Source data:
################

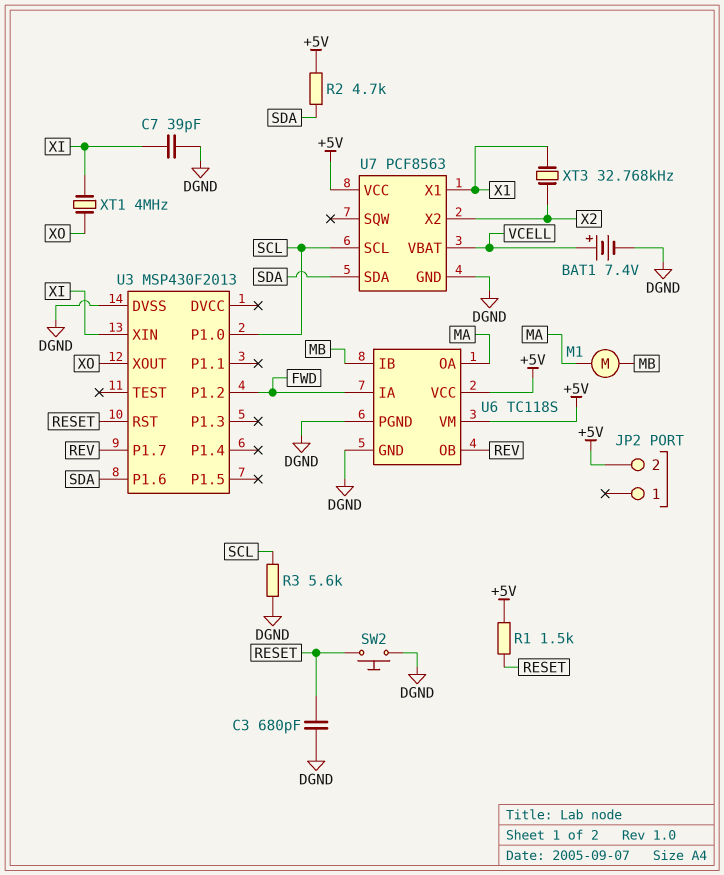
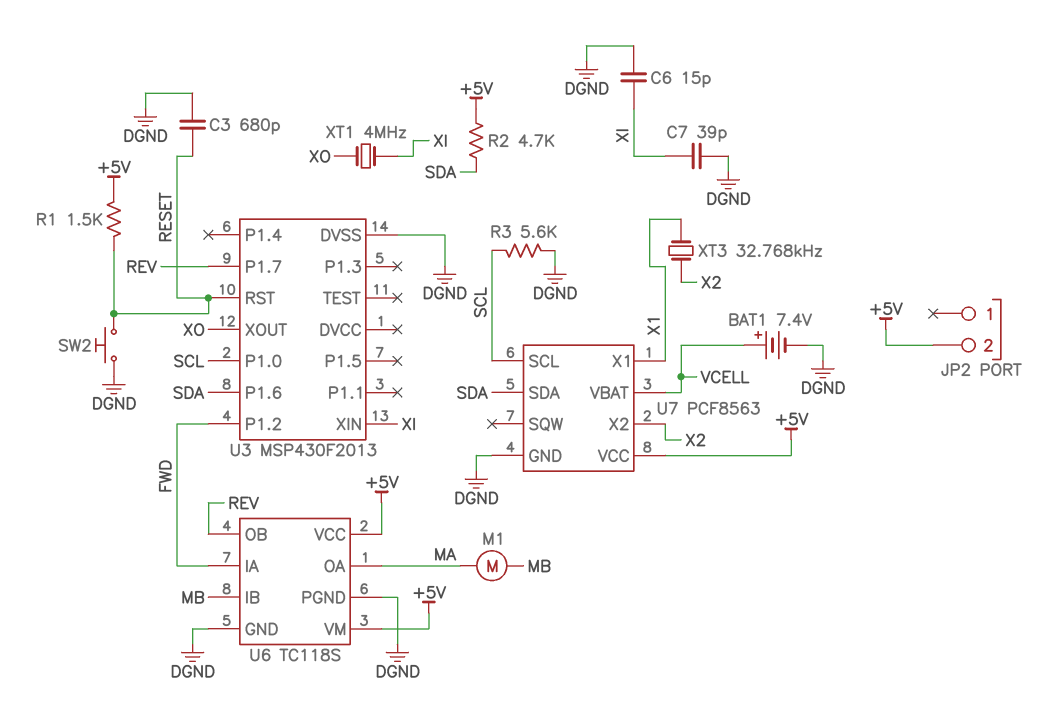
C6: none -> 15pF (DGND, XI)

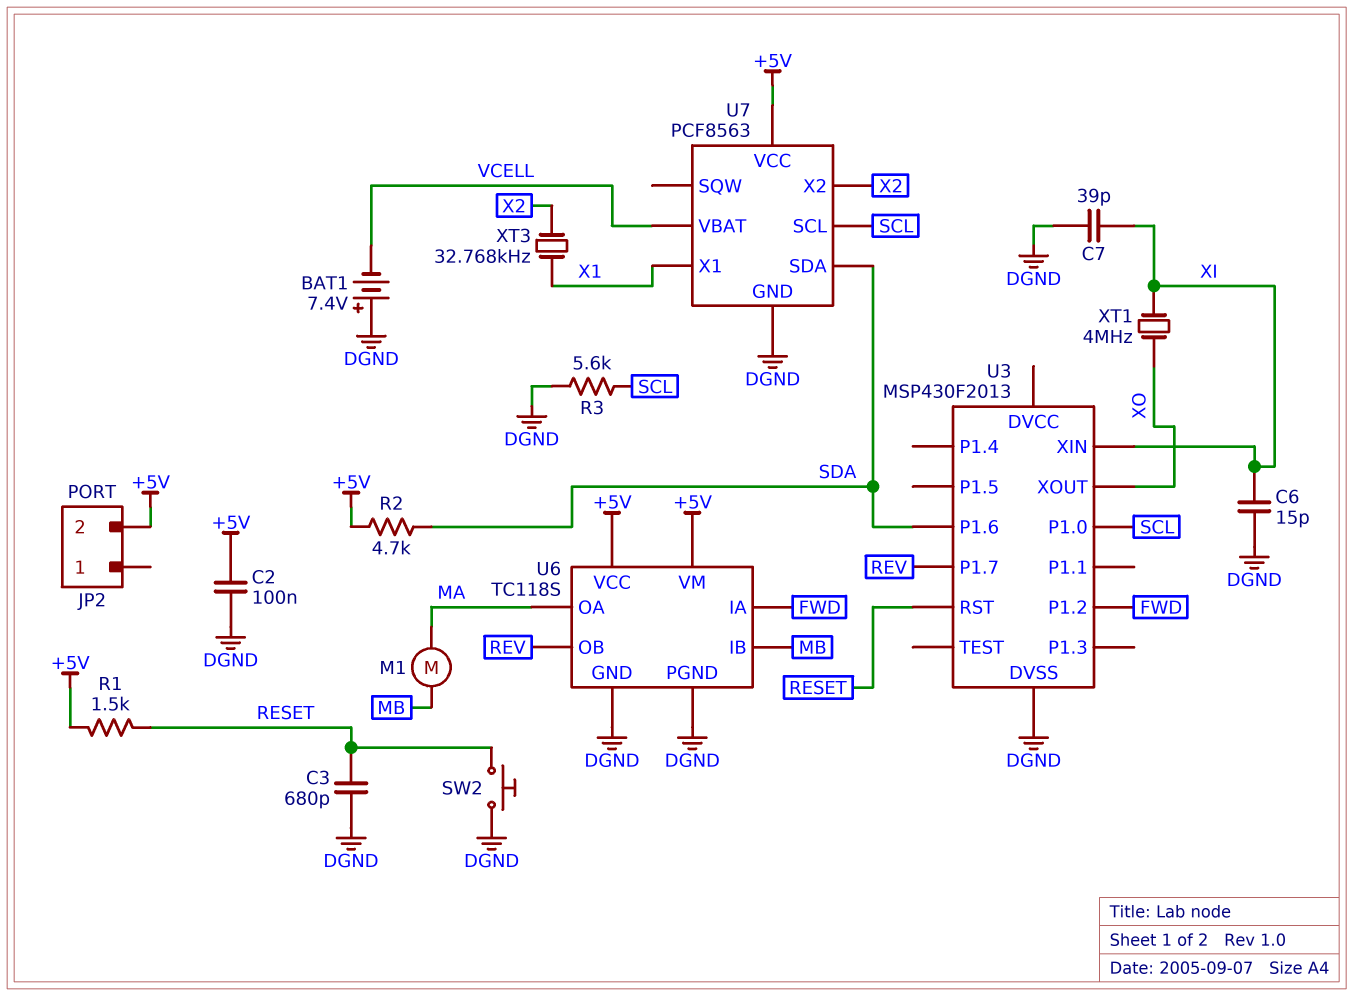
BAT1: 7.4V (plus VCELL, minus DGND) -> 7.4V (plus DGND, minus VCELL)
C2: none -> 100nF (+5V, DGND)

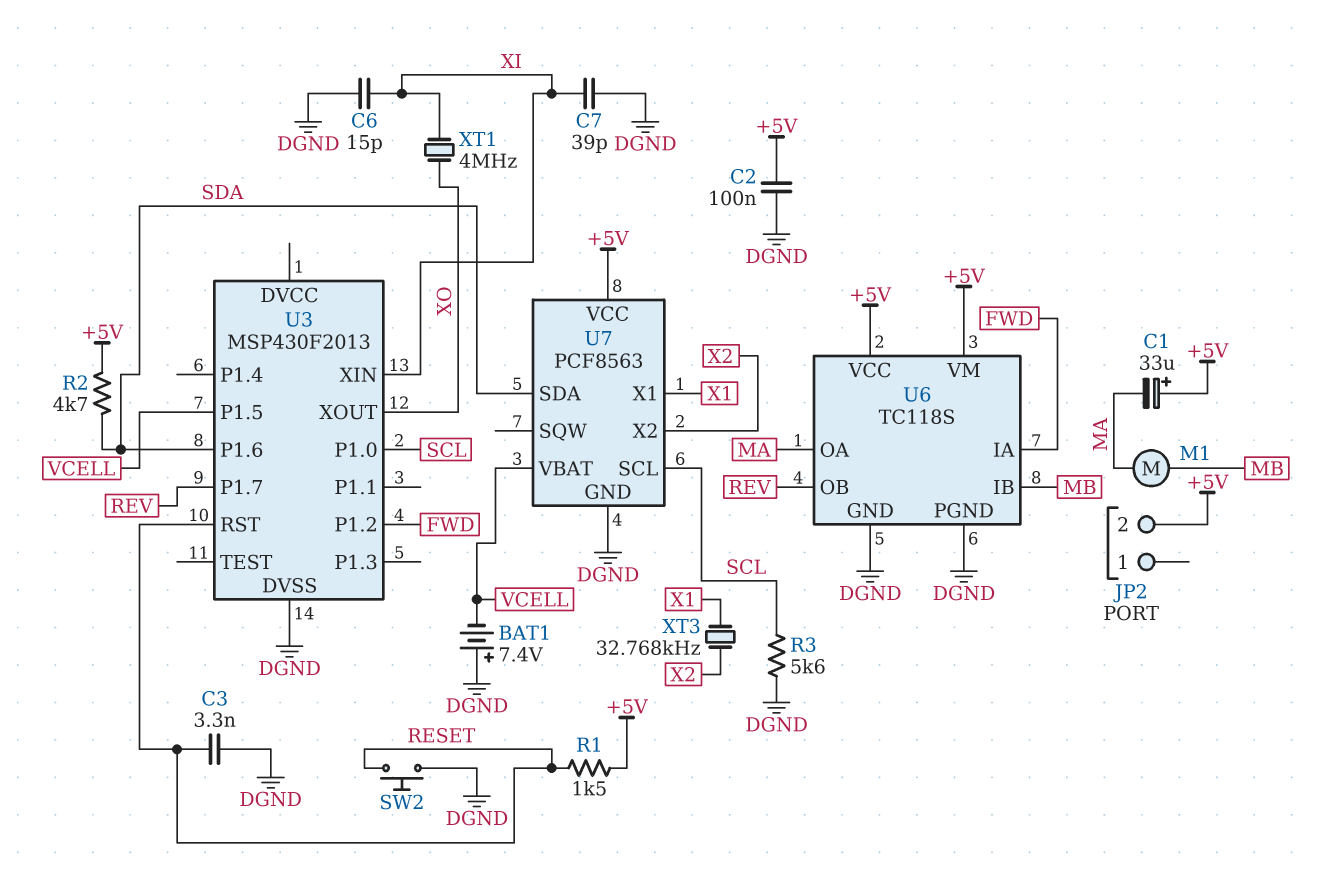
C1: none -> 33uF (plus +5V, minus MA)
C3: 680pF (DGND, RESET) -> 3.3nF (DGND, RESET)
U3 pin P1.5: none -> VCELL

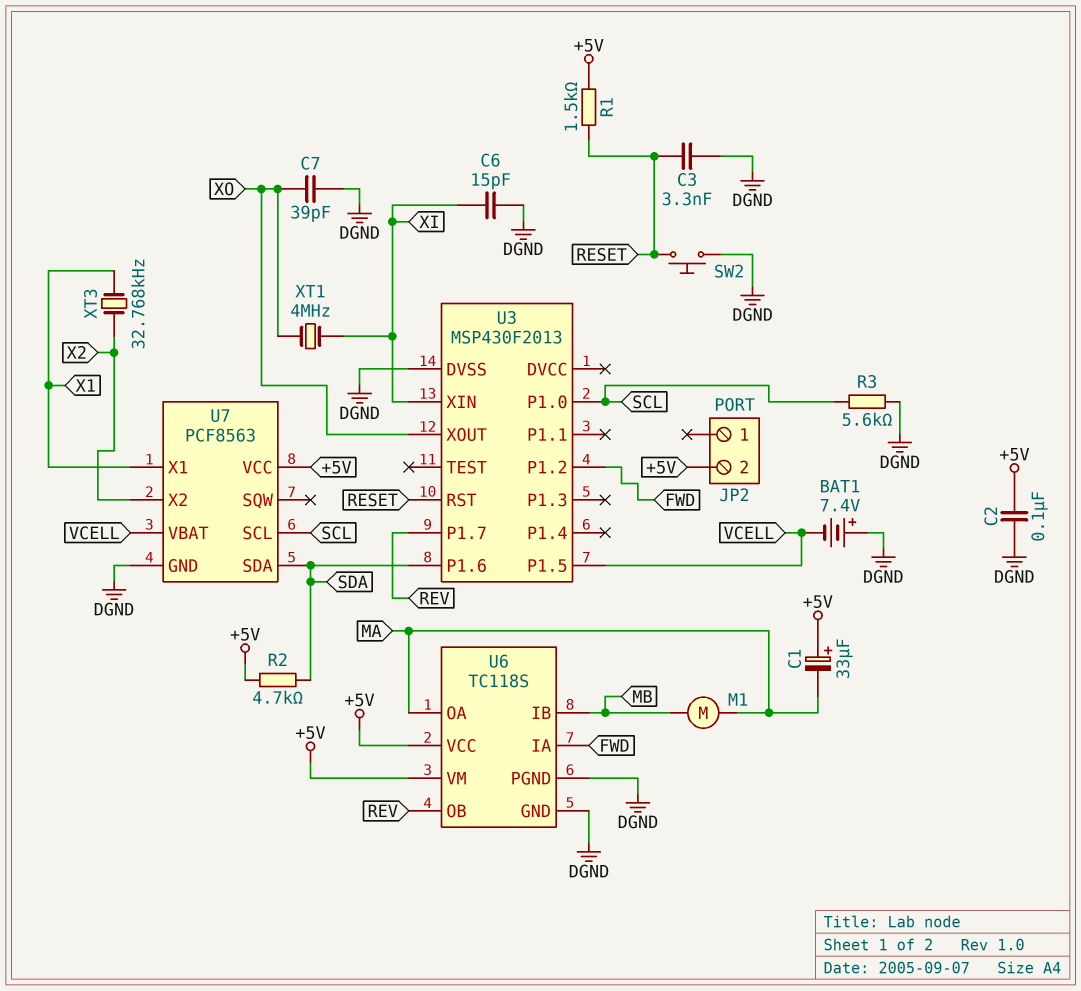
C7: 39pF (DGND, XI) -> 39pF (DGND, XO)

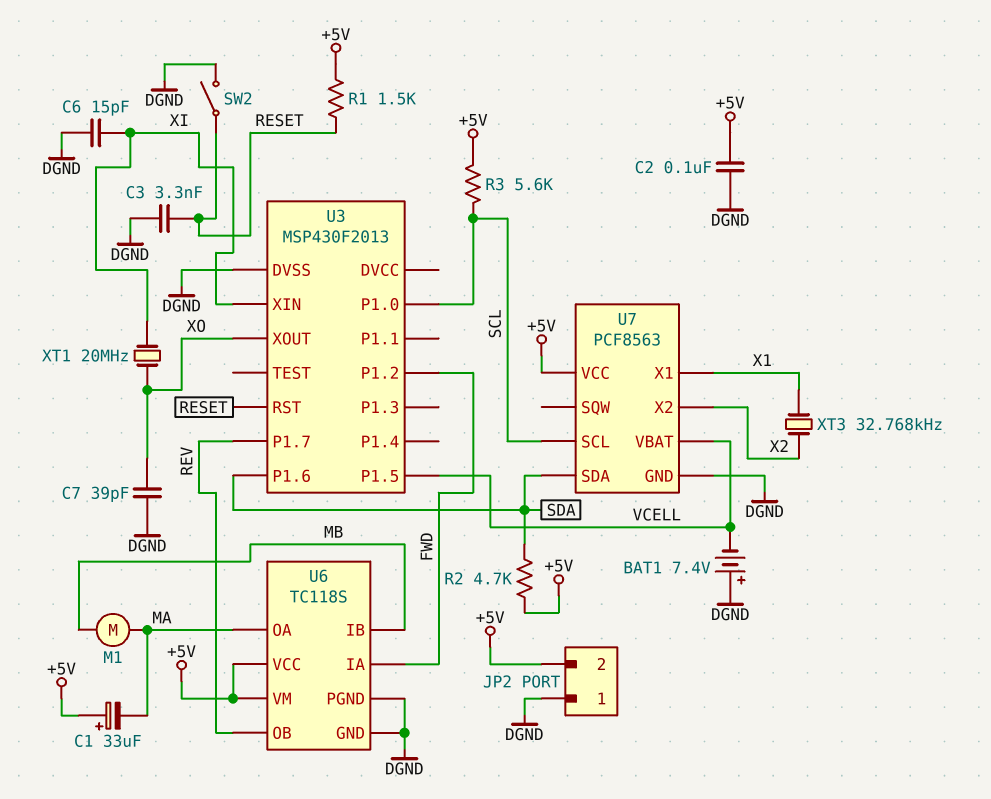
JP2 pin 1: none -> DGND
R3: 5.6k (DGND, SCL) -> 5.6k (+5V, SCL)
SW2: button (DGND, RESET) -> switch (DGND, RESET)
XT1: 4MHz (XI, XO) -> 20MHz (XI, XO)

################

Nothing but the lines from the one containing "U3 pin P1.5: none -> VCELL" to the last line of the records should be returned, exactly as they appear and without pictures.

Result of the exercise:
U3 pin P1.5: none -> VCELL

C7: 39pF (DGND, XI) -> 39pF (DGND, XO)

JP2 pin 1: none -> DGND
R3: 5.6k (DGND, SCL) -> 5.6k (+5V, SCL)
SW2: button (DGND, RESET) -> switch (DGND, RESET)
XT1: 4MHz (XI, XO) -> 20MHz (XI, XO)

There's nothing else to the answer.